>>>>

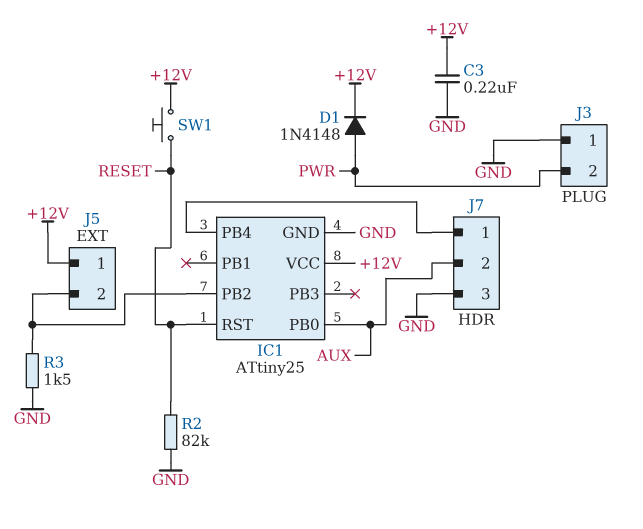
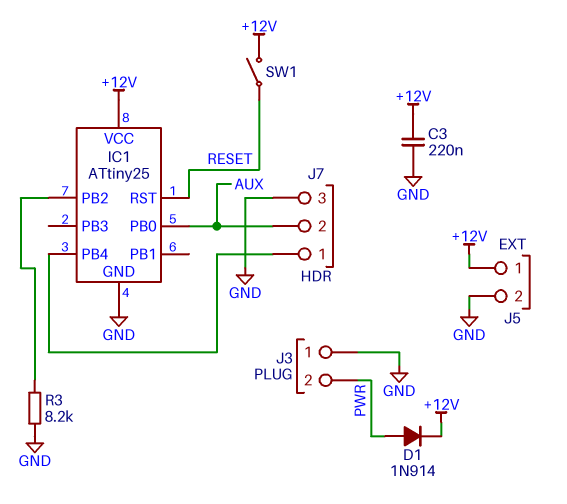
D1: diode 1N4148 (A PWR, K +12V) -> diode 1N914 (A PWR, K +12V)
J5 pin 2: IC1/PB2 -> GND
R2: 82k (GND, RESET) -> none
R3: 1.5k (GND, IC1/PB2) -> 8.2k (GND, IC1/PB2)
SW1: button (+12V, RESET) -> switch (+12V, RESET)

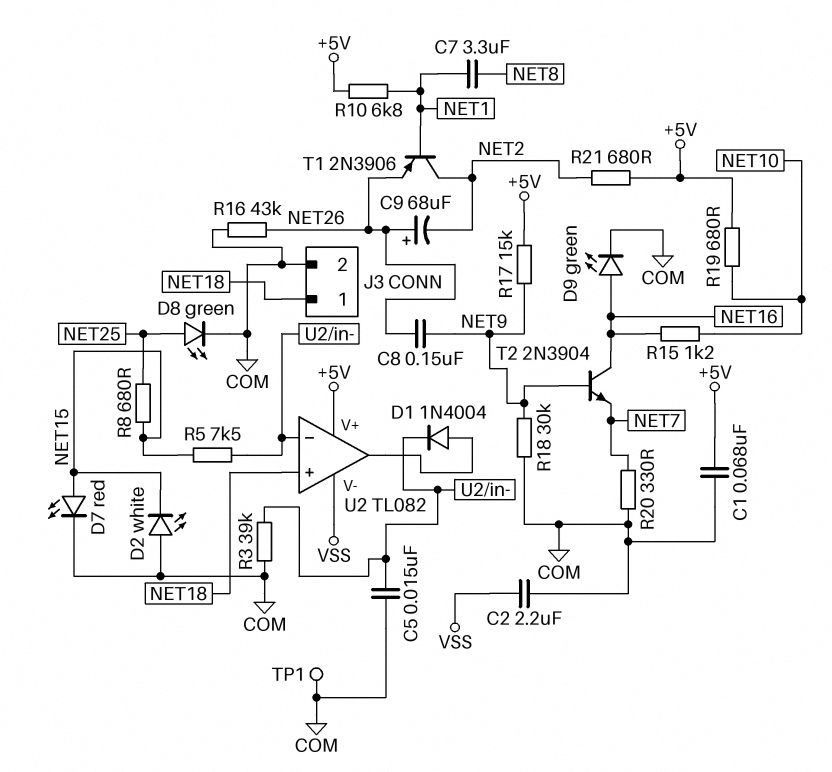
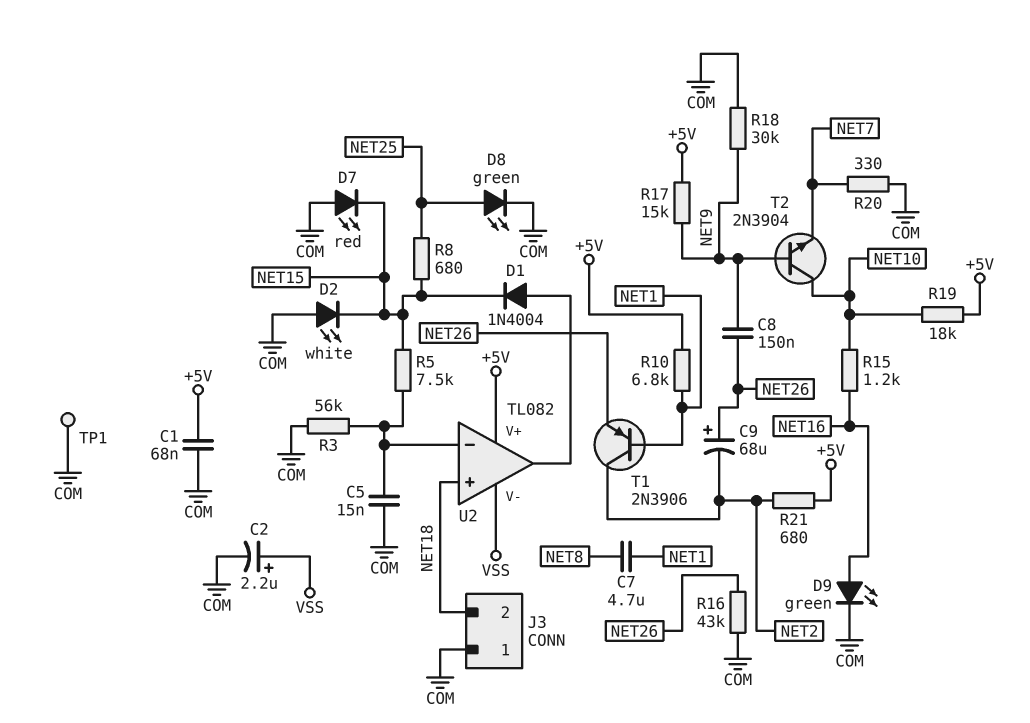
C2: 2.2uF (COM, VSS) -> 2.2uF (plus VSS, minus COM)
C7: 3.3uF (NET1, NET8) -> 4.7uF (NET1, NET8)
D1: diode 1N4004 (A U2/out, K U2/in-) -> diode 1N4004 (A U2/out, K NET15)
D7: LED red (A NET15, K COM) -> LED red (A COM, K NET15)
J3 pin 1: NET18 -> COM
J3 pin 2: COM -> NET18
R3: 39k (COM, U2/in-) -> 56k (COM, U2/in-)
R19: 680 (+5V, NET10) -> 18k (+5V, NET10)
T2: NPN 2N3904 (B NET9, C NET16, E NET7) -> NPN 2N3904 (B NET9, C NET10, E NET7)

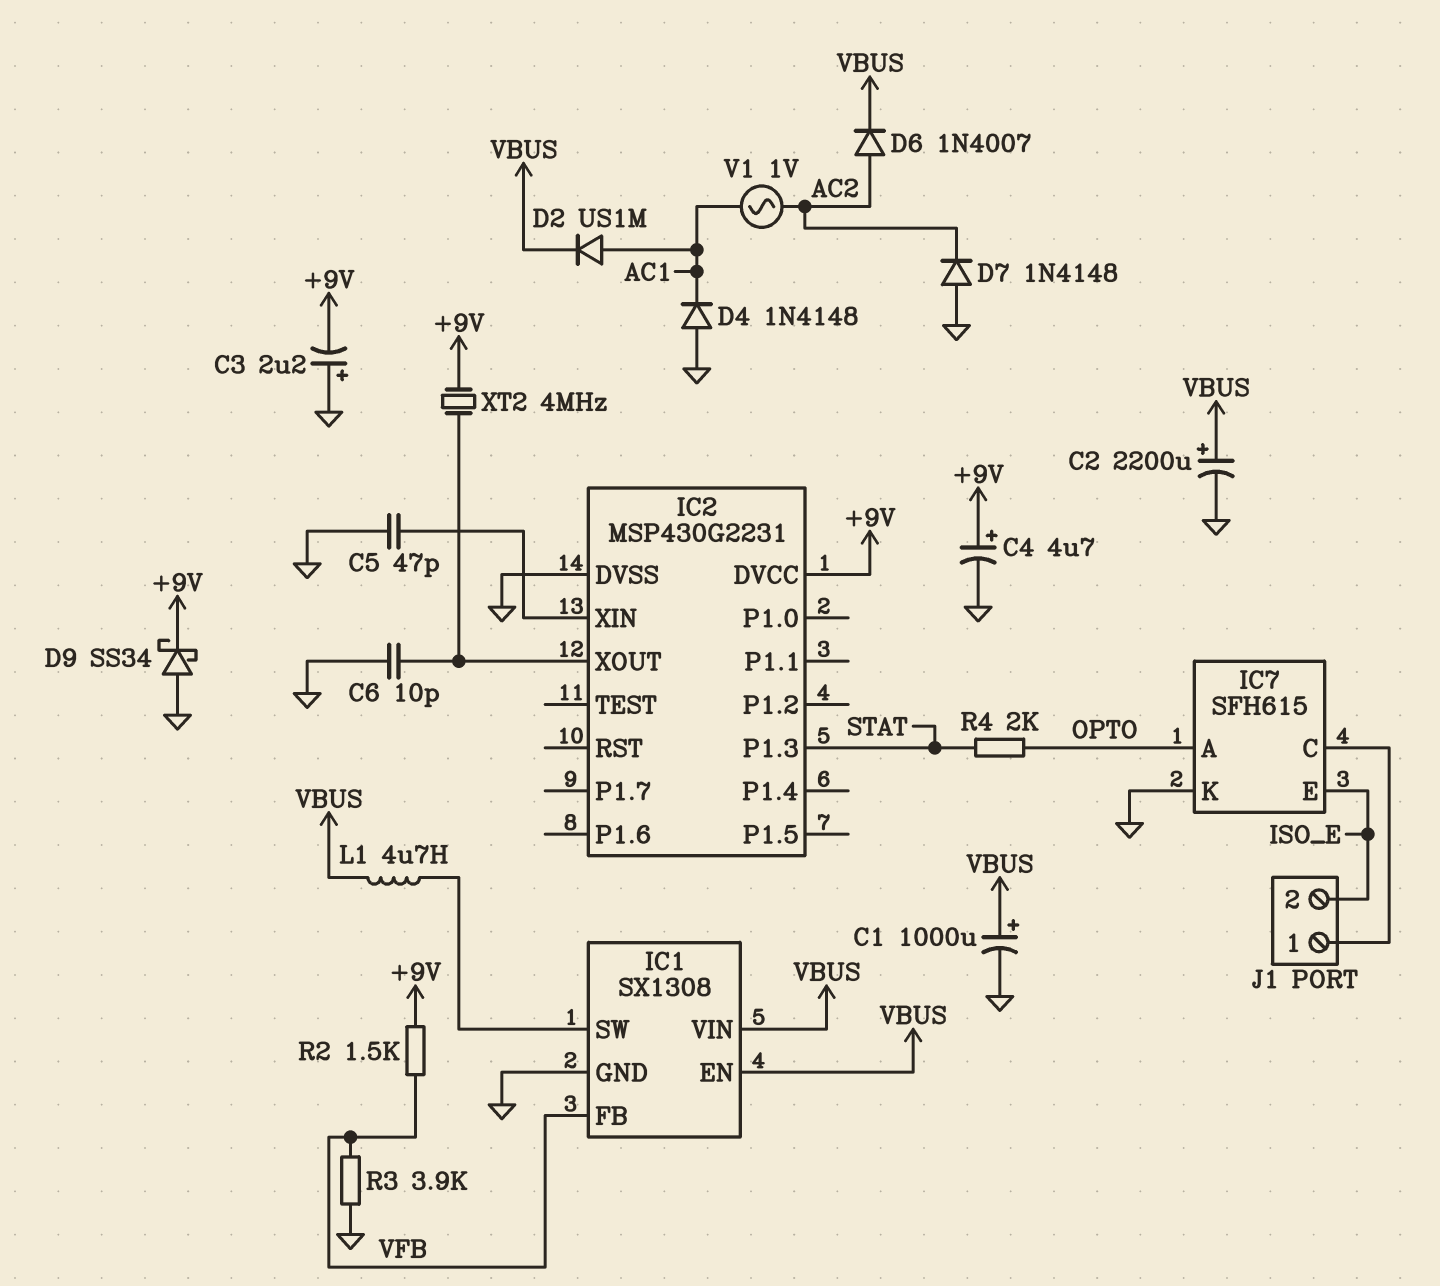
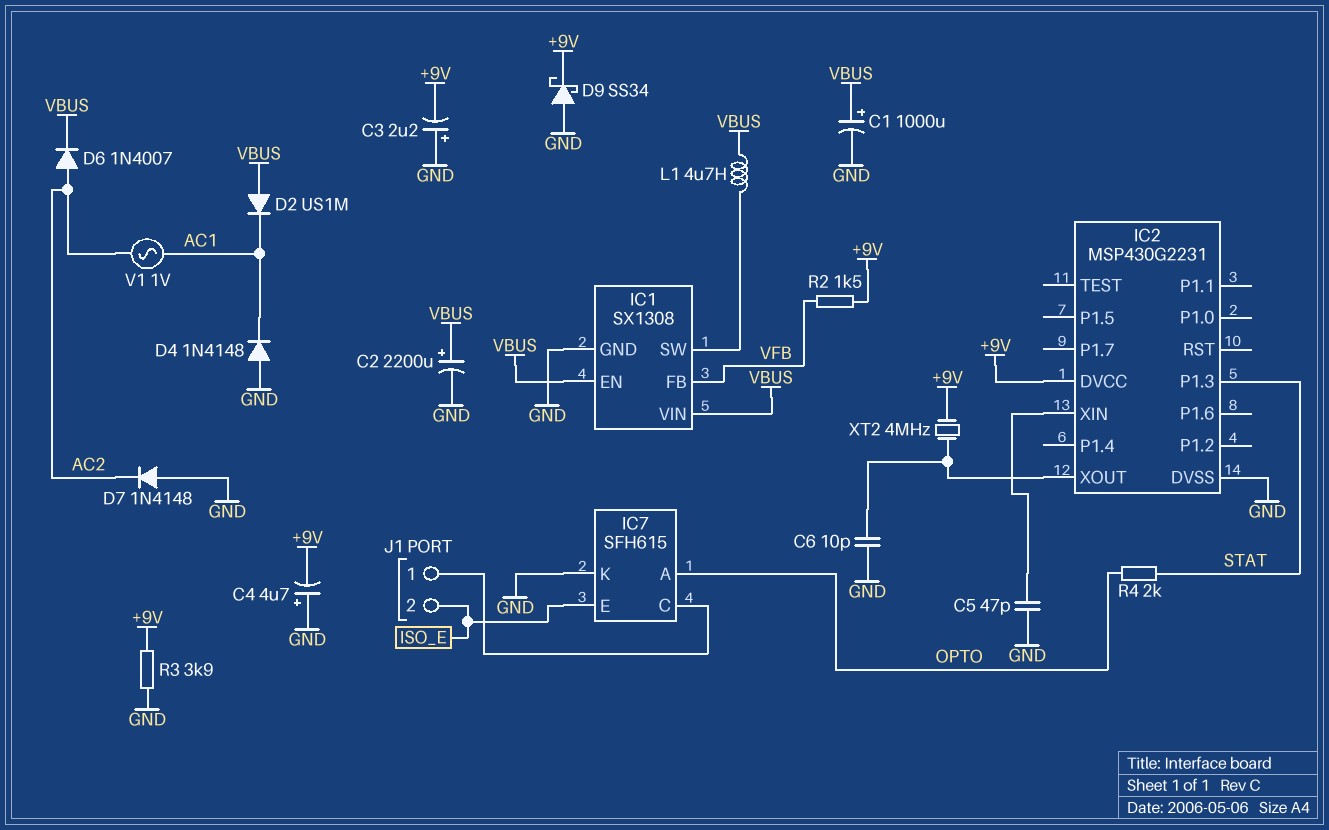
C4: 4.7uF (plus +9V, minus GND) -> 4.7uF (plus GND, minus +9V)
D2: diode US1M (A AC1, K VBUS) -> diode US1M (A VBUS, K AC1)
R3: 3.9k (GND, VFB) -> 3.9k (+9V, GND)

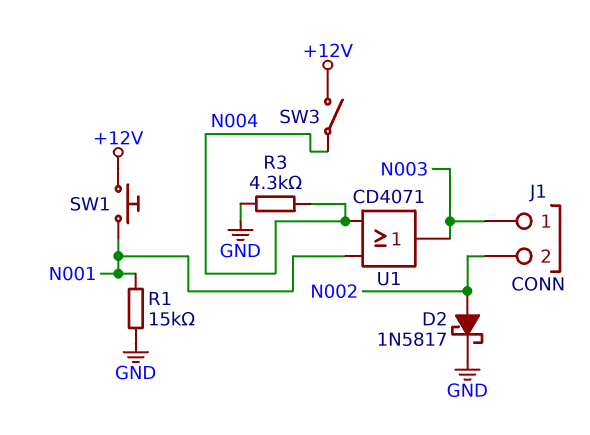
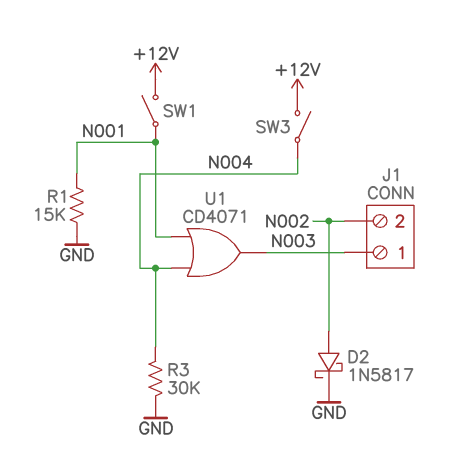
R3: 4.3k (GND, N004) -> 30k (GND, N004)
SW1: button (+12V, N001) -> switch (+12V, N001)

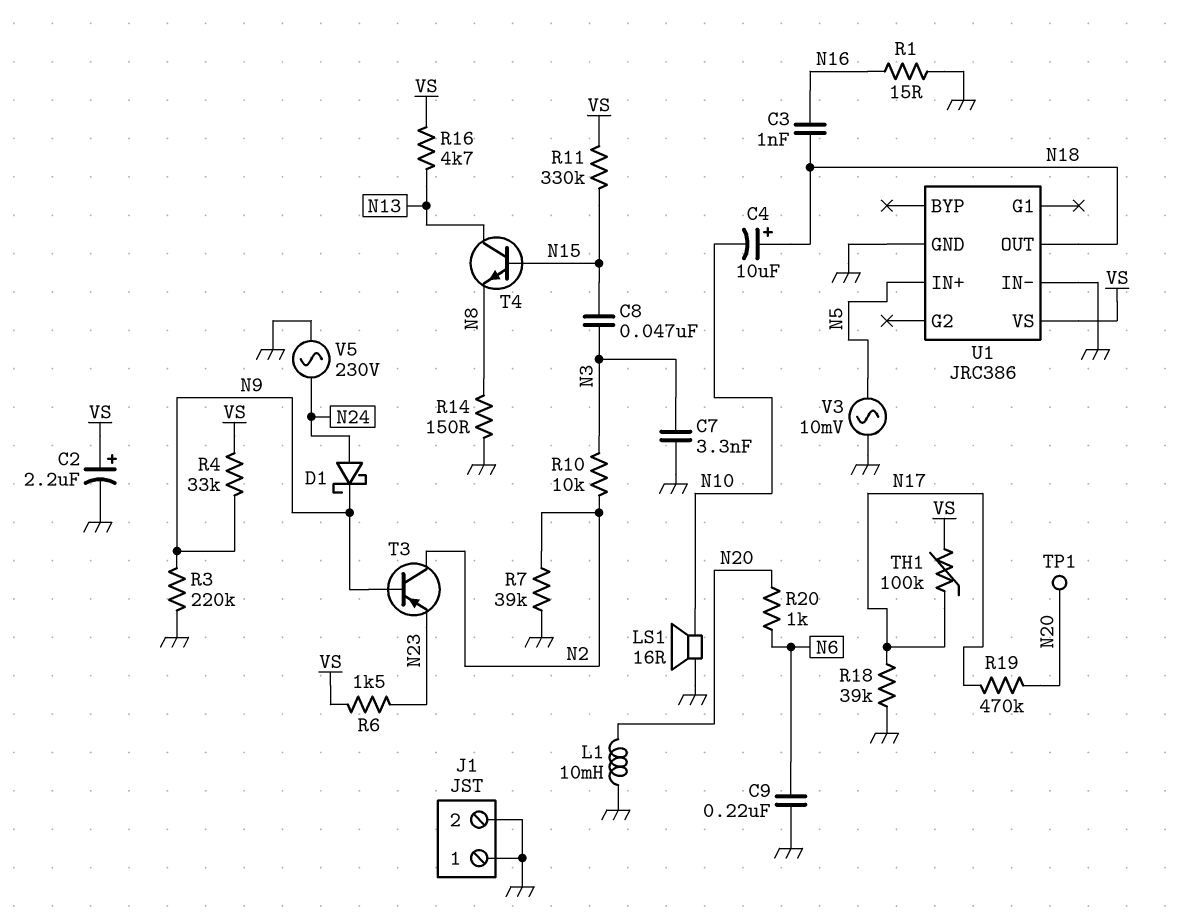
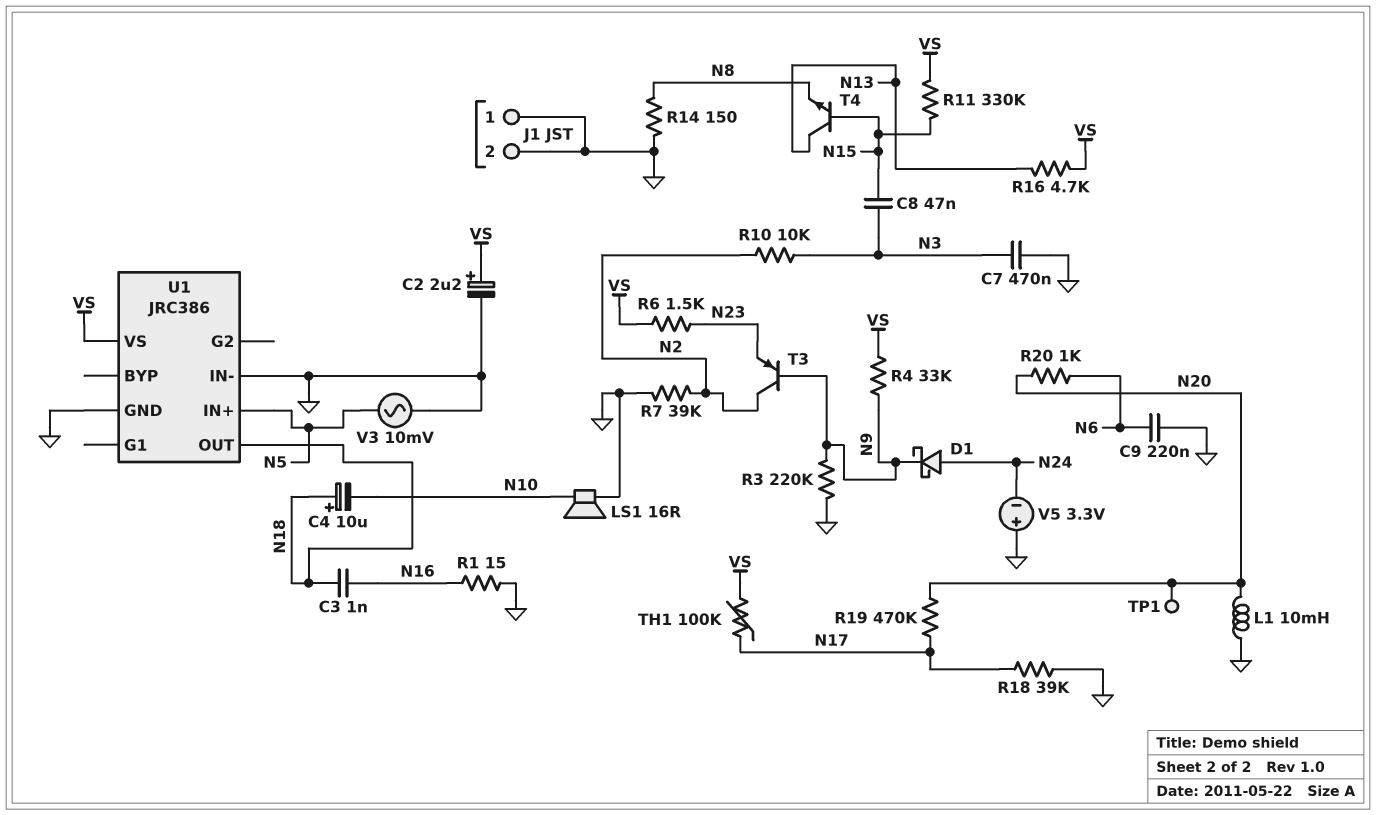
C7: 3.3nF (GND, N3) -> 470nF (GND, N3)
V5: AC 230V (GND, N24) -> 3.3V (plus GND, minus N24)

<<<<

> [TASK DESCRIPTION]
Read the entries above and find each line holding the word "RESET". Copy it out.

> [RESULT OF THE TASK]
R2: 82k (GND, RESET) -> none
SW1: button (+12V, RESET) -> switch (+12V, RESET)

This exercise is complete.